[RECORDS FOR THIS TASK]
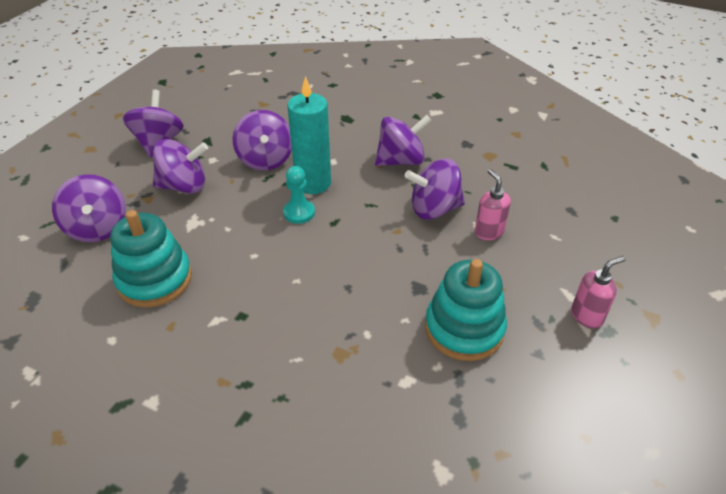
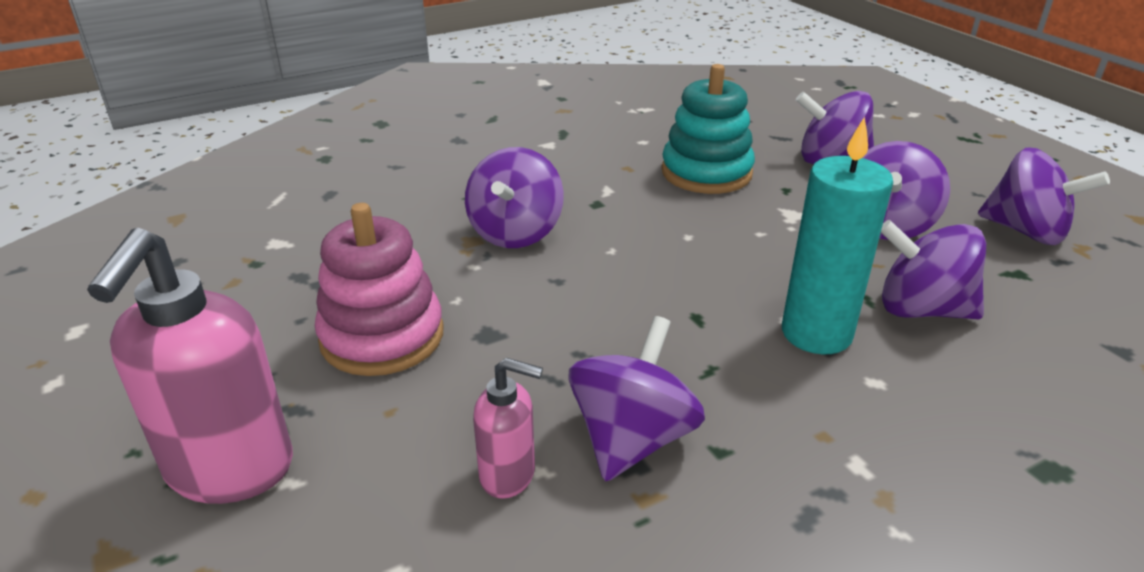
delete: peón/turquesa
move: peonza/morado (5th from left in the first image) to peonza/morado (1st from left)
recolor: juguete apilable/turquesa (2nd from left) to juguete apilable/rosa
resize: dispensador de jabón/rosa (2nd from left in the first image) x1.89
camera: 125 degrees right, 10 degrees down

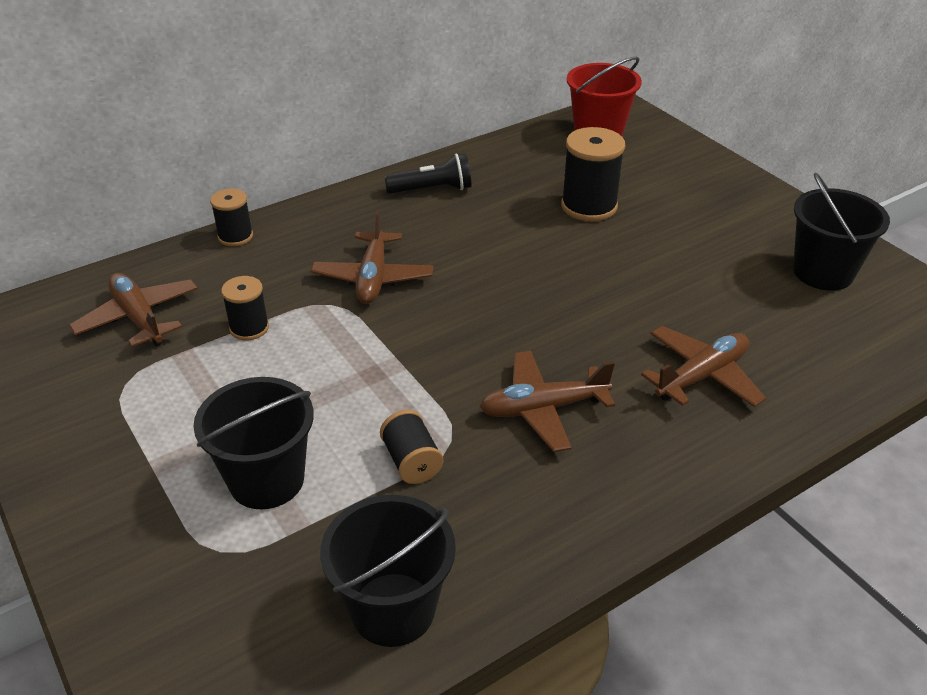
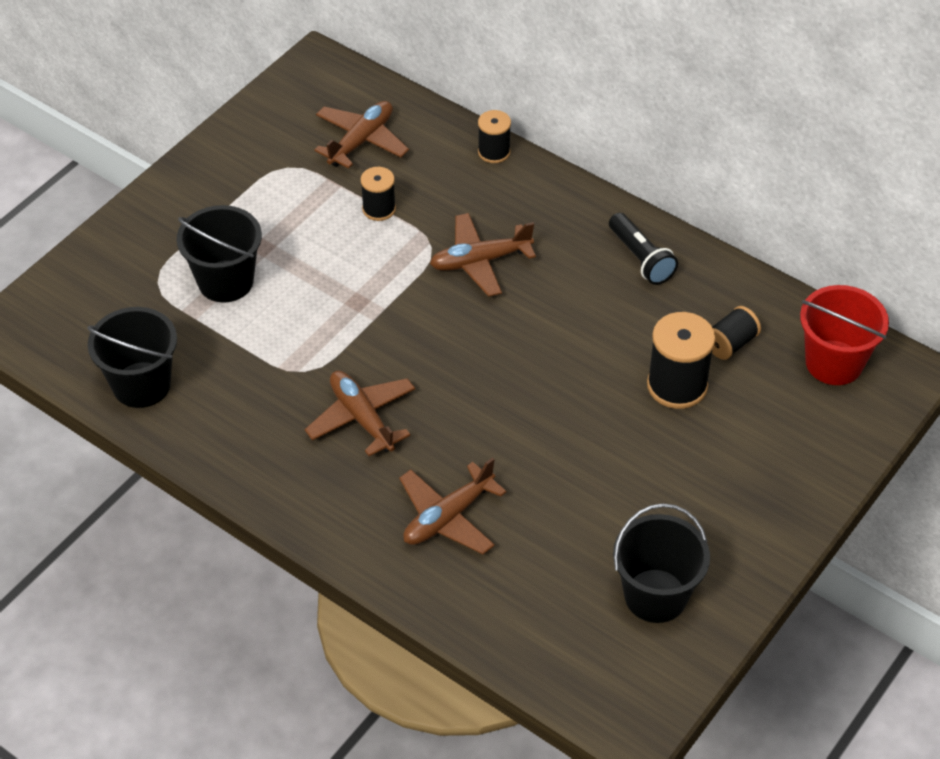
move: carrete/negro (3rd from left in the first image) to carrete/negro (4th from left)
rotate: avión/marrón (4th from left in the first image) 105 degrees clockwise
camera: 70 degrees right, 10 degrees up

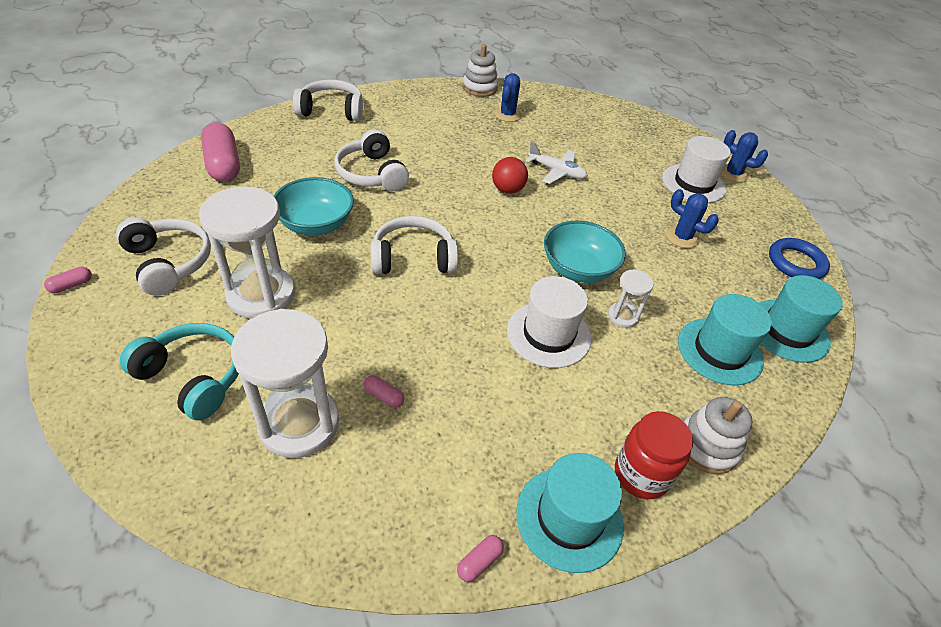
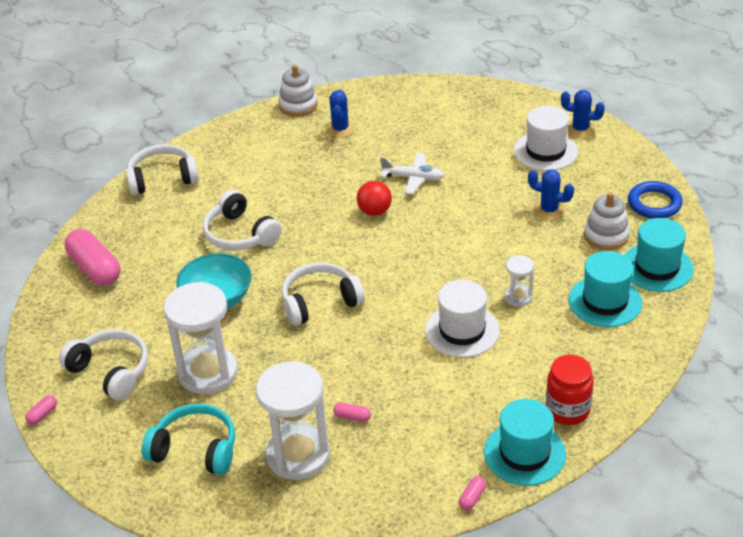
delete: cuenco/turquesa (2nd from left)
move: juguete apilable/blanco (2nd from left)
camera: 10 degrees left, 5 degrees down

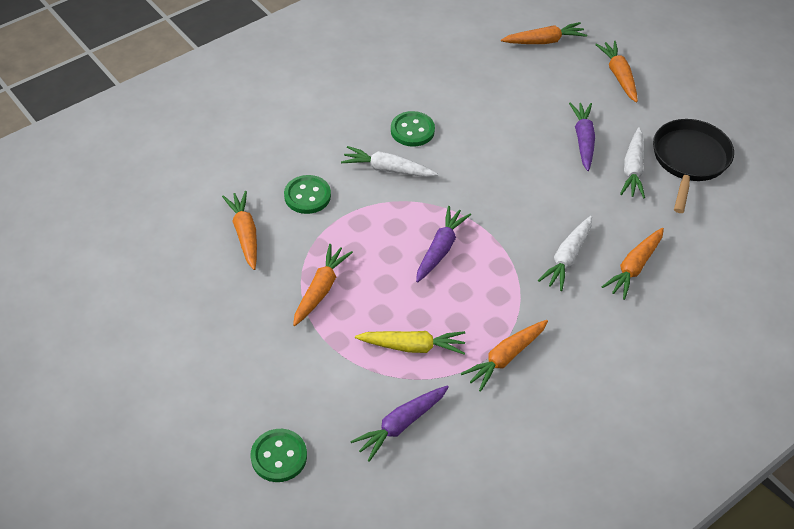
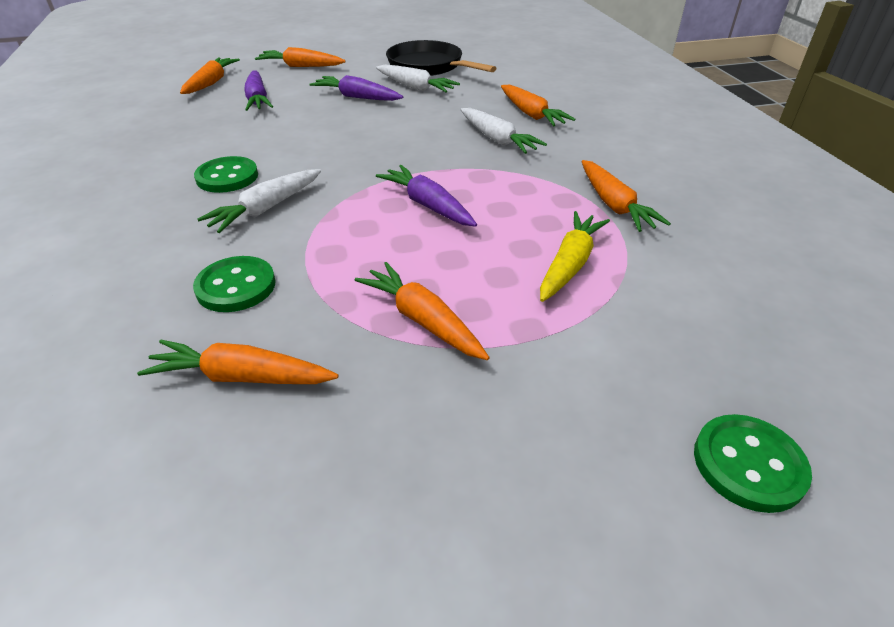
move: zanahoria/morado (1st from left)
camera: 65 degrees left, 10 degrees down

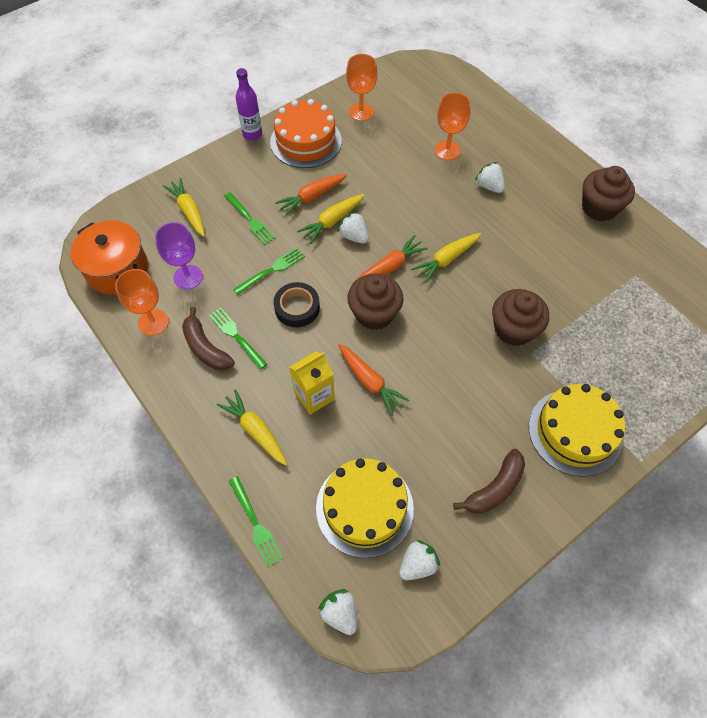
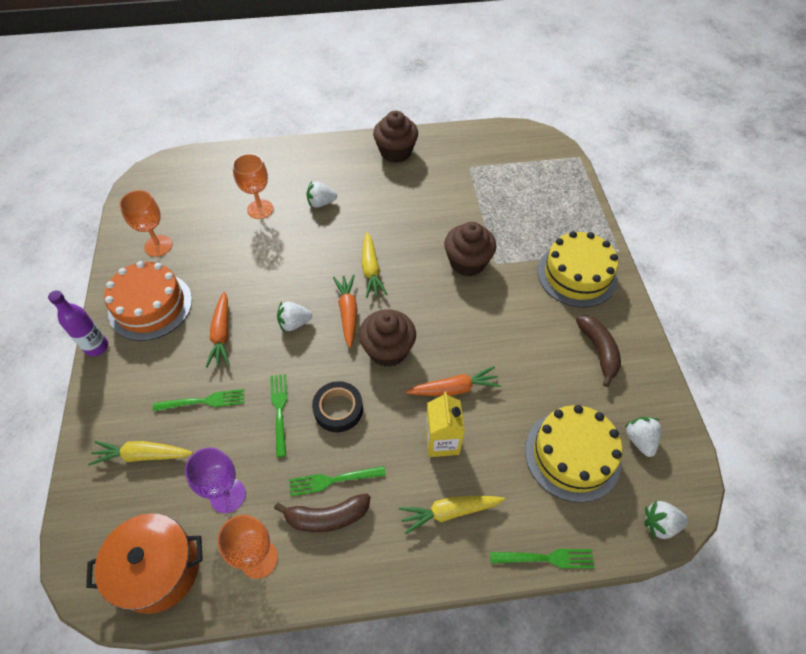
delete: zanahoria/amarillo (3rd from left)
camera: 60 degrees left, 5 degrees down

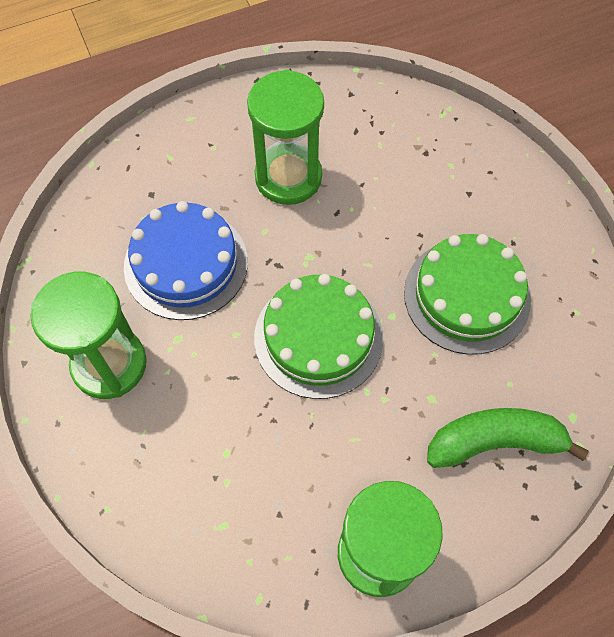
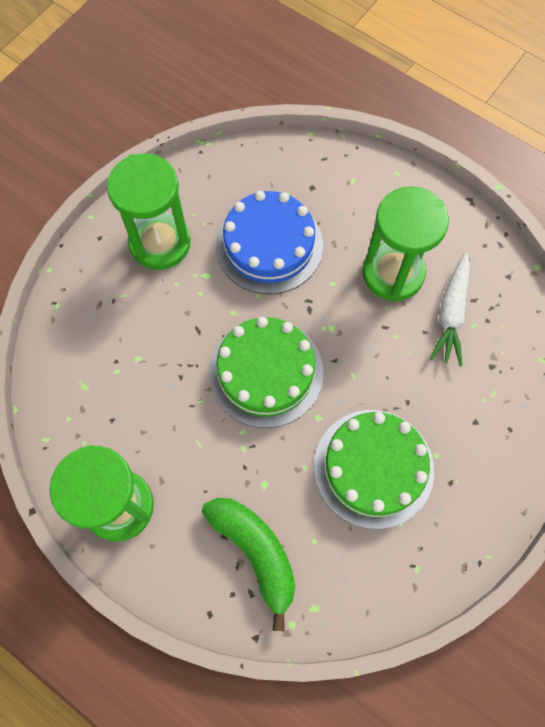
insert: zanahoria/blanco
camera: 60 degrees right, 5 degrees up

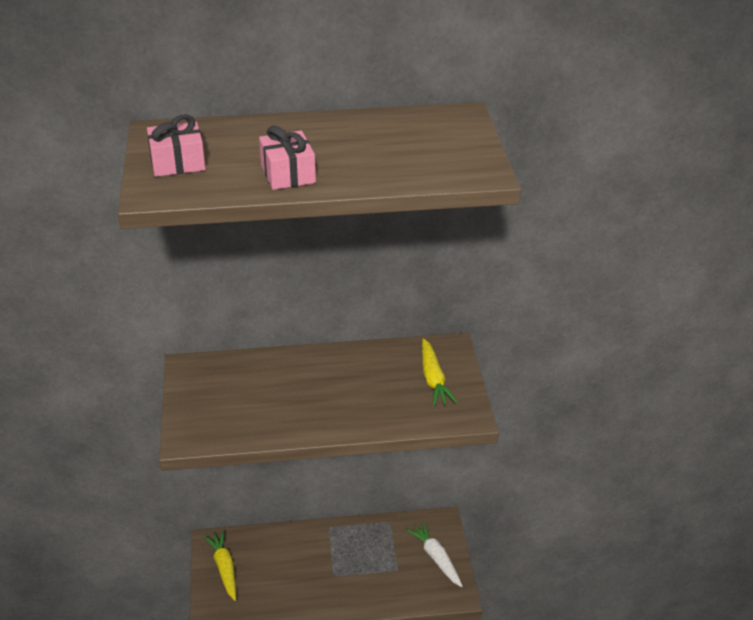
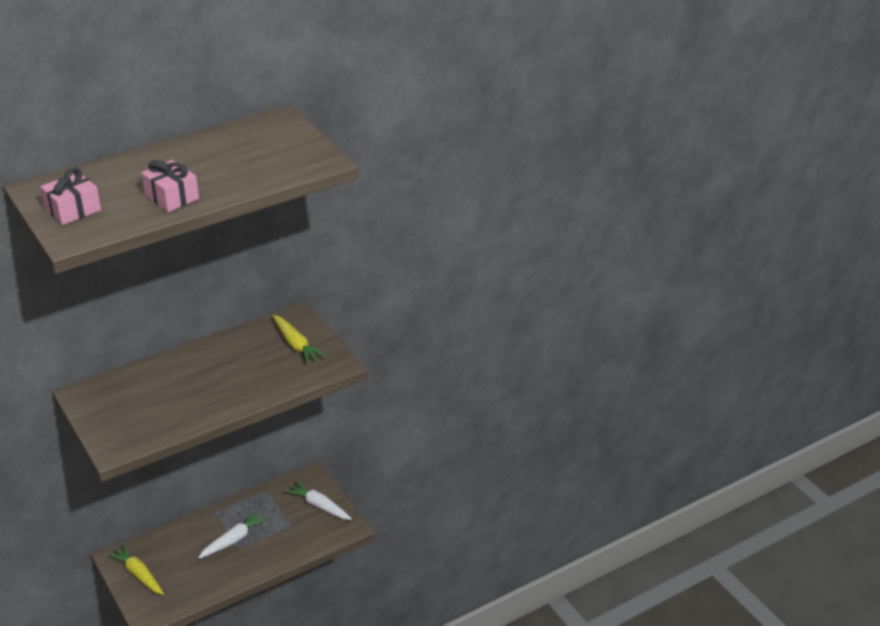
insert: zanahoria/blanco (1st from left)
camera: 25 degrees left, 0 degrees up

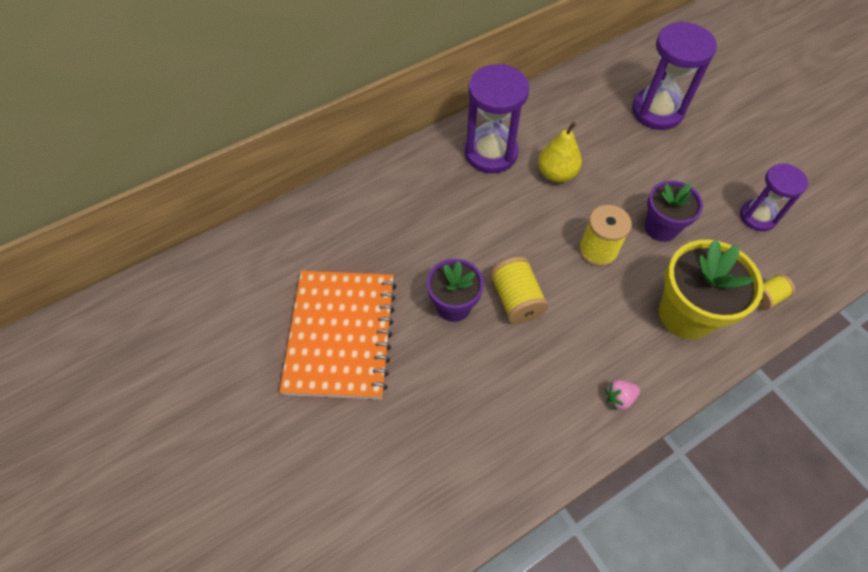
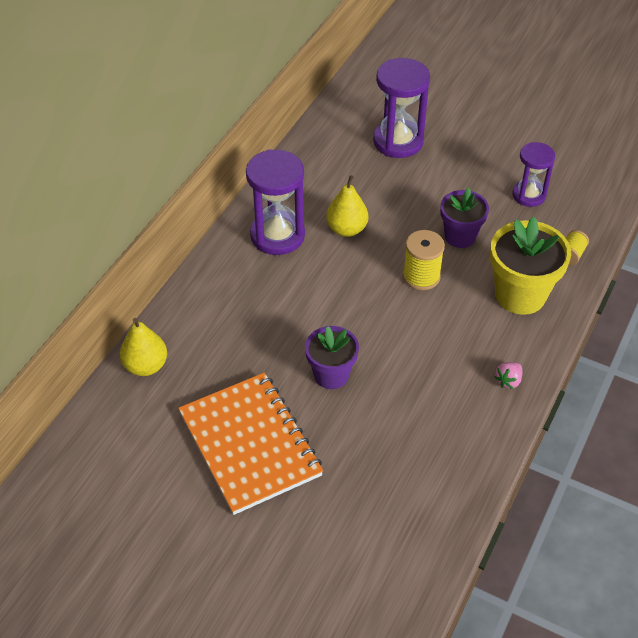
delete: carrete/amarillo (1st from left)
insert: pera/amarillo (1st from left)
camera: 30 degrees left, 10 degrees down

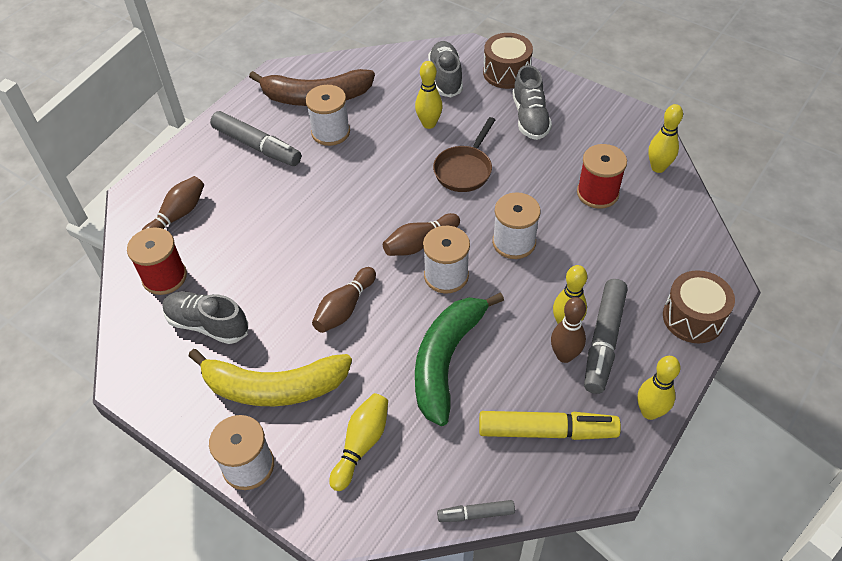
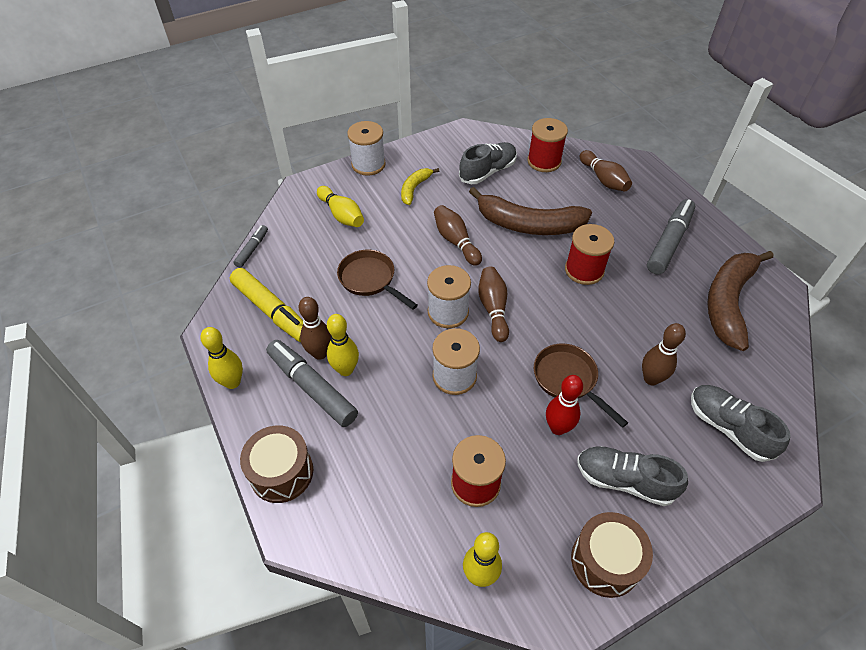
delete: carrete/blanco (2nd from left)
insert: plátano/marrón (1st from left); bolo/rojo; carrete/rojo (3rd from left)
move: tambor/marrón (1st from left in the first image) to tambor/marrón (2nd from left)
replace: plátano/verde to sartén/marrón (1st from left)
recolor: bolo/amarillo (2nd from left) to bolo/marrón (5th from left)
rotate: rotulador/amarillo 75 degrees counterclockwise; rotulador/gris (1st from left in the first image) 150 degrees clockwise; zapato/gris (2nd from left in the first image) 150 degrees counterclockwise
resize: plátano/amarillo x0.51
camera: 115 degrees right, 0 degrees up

[ASSIGNED TASK] Write the listing above out again exactly, but not the images it holds.

[ANSWER TO THIS PROBLEM]
delete: peón/turquesa
move: peonza/morado (5th from left in the first image) to peonza/morado (1st from left)
recolor: juguete apilable/turquesa (2nd from left) to juguete apilable/rosa
resize: dispensador de jabón/rosa (2nd from left in the first image) x1.89
camera: 125 degrees right, 10 degrees down

move: carrete/negro (3rd from left in the first image) to carrete/negro (4th from left)
rotate: avión/marrón (4th from left in the first image) 105 degrees clockwise
camera: 70 degrees right, 10 degrees up

delete: cuenco/turquesa (2nd from left)
move: juguete apilable/blanco (2nd from left)
camera: 10 degrees left, 5 degrees down

move: zanahoria/morado (1st from left)
camera: 65 degrees left, 10 degrees down

delete: zanahoria/amarillo (3rd from left)
camera: 60 degrees left, 5 degrees down

insert: zanahoria/blanco
camera: 60 degrees right, 5 degrees up

insert: zanahoria/blanco (1st from left)
camera: 25 degrees left, 0 degrees up

delete: carrete/amarillo (1st from left)
insert: pera/amarillo (1st from left)
camera: 30 degrees left, 10 degrees down

delete: carrete/blanco (2nd from left)
insert: plátano/marrón (1st from left); bolo/rojo; carrete/rojo (3rd from left)
move: tambor/marrón (1st from left in the first image) to tambor/marrón (2nd from left)
replace: plátano/verde to sartén/marrón (1st from left)
recolor: bolo/amarillo (2nd from left) to bolo/marrón (5th from left)
rotate: rotulador/amarillo 75 degrees counterclockwise; rotulador/gris (1st from left in the first image) 150 degrees clockwise; zapato/gris (2nd from left in the first image) 150 degrees counterclockwise
resize: plátano/amarillo x0.51
camera: 115 degrees right, 0 degrees up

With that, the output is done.